[Spatial reasoning data]

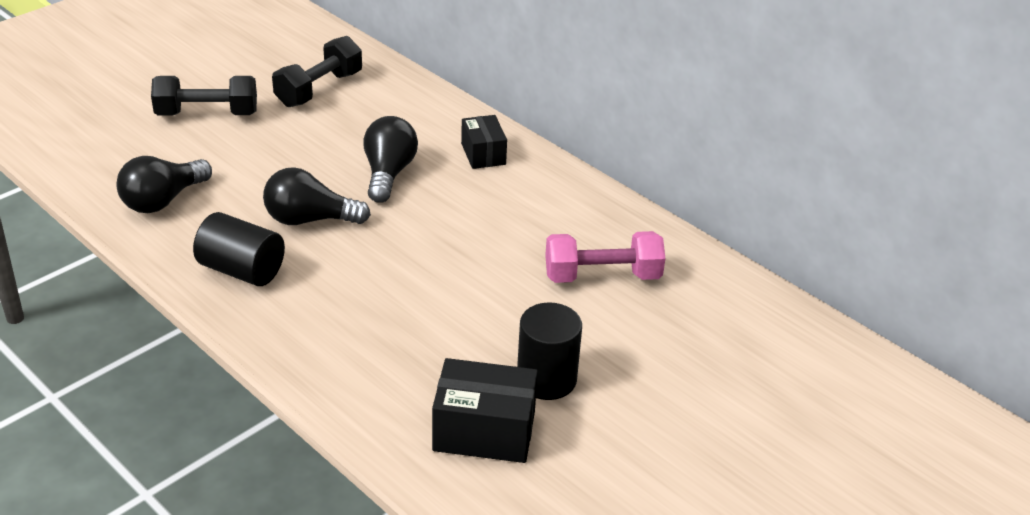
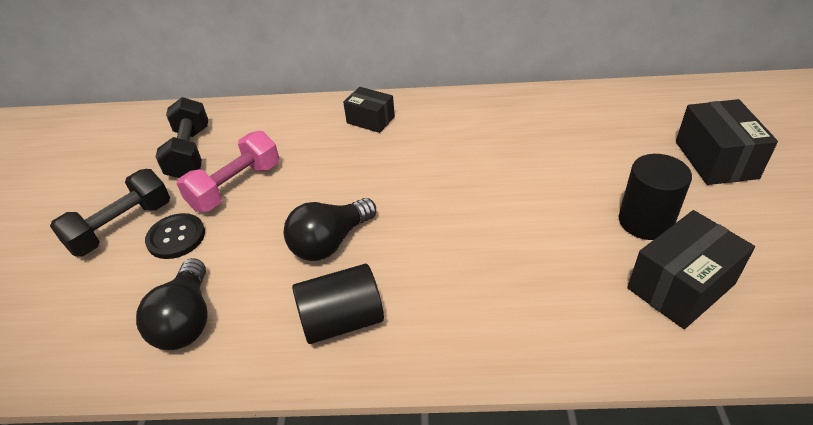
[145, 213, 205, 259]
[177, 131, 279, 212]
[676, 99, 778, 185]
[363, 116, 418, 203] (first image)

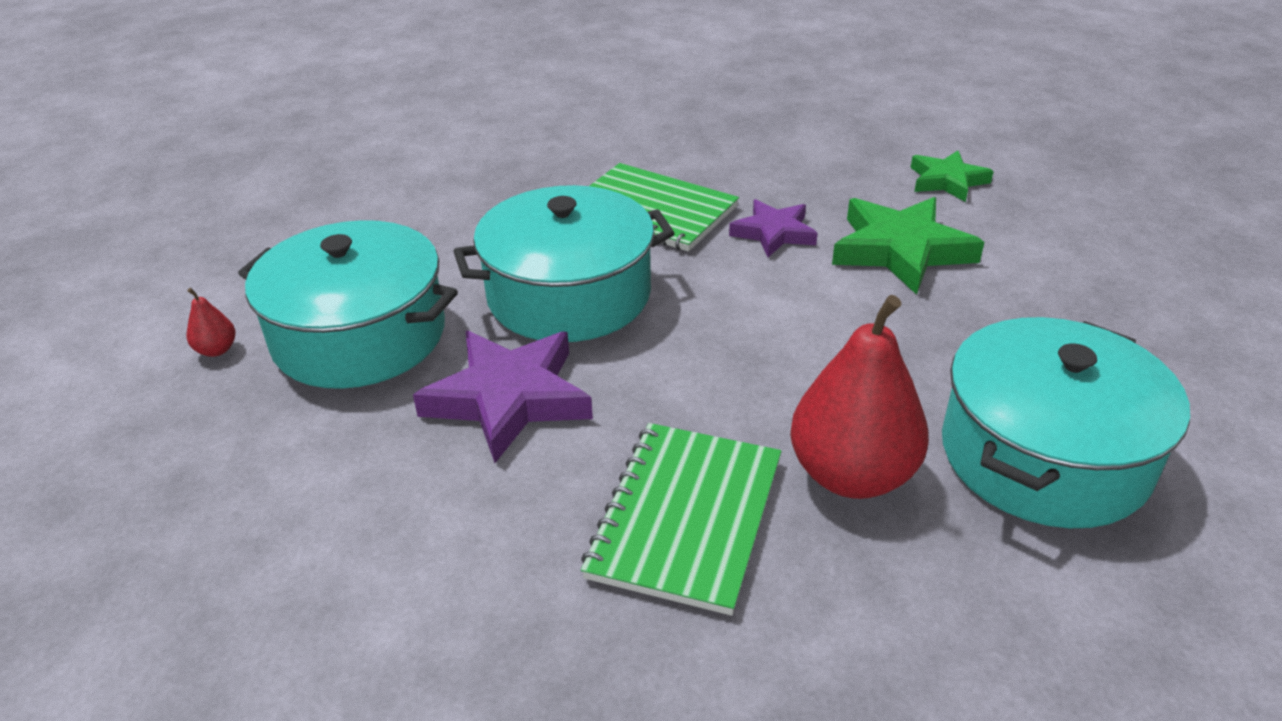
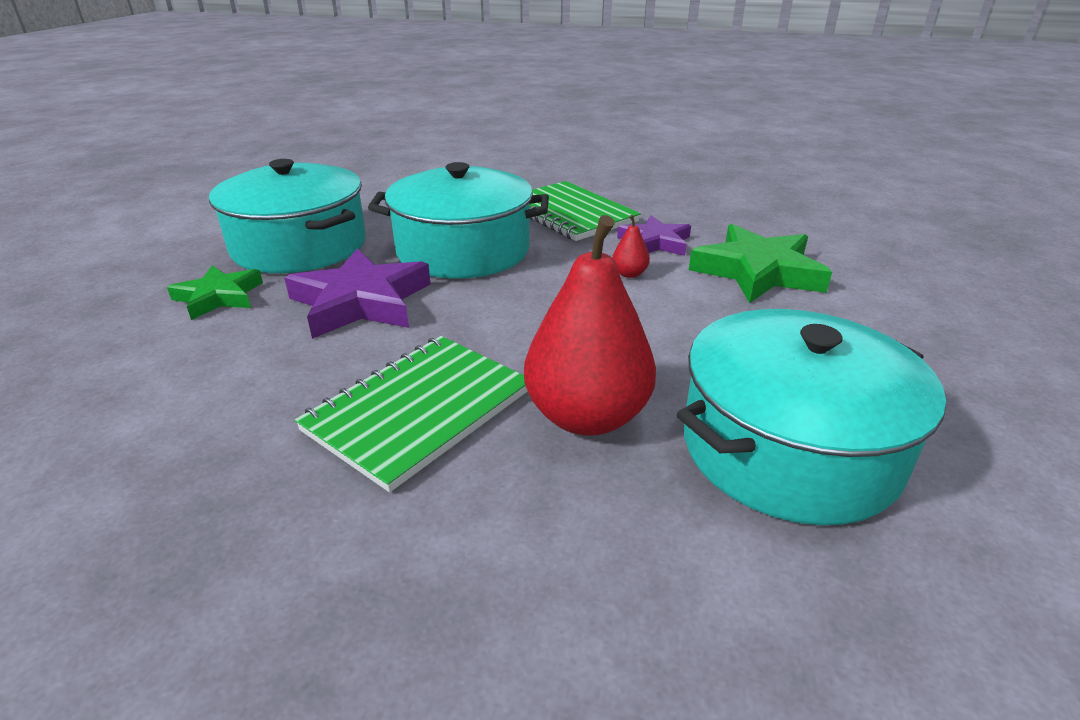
[167, 266, 263, 320]
[612, 215, 650, 278]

Instructions to follow » Word for word, return the entries above, but without any pictures.

Completed task »
[145, 213, 205, 259]
[177, 131, 279, 212]
[676, 99, 778, 185]
[363, 116, 418, 203] (first image)

[167, 266, 263, 320]
[612, 215, 650, 278]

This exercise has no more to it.